▶ **ASSIGNMENT**: Reply solely with the number of lines, in the records underneath, that include the word "none".

============

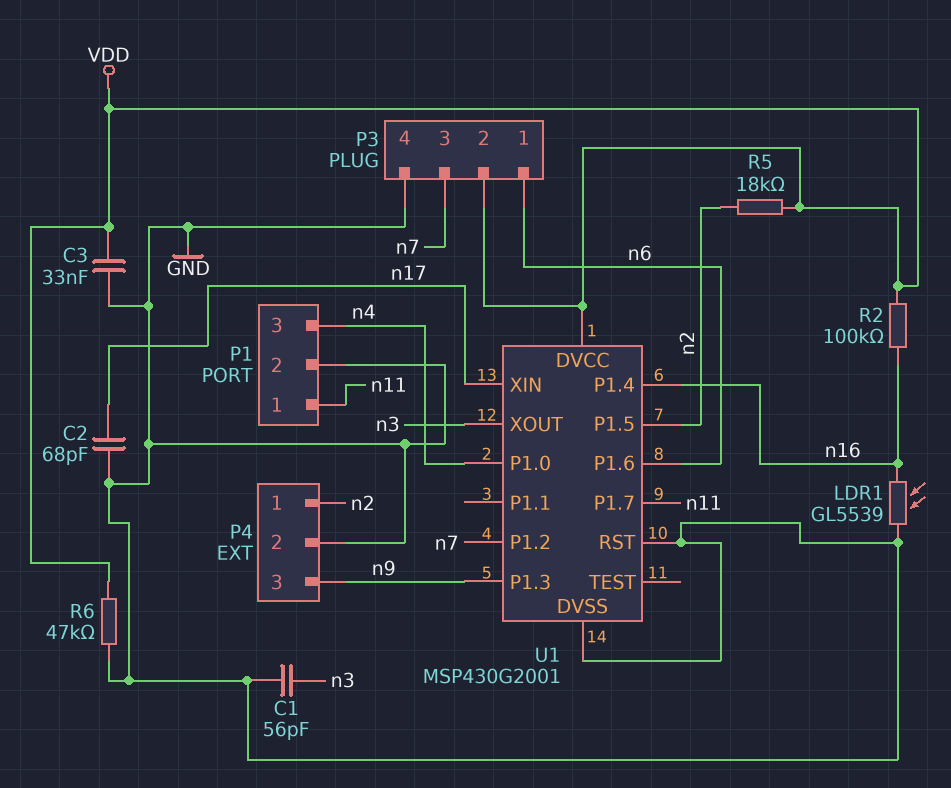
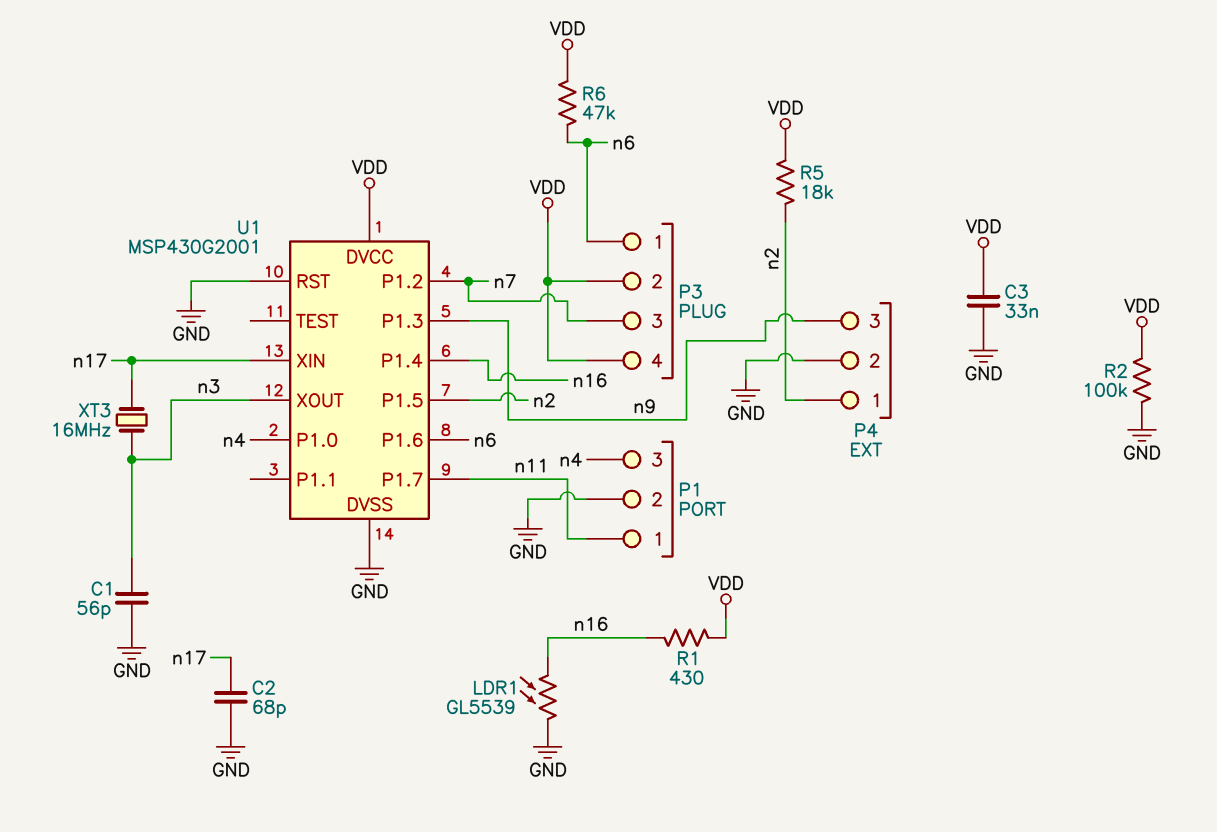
P3 pin 4: GND -> VDD
R1: none -> 430 (VDD, n16)
R2: 100k (VDD, n16) -> 100k (GND, VDD)
R6: 47k (GND, VDD) -> 47k (VDD, n6)
XT3: none -> 16MHz (n3, n17)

============

▶ **RESPONSE TO THE EXERCISE**: 2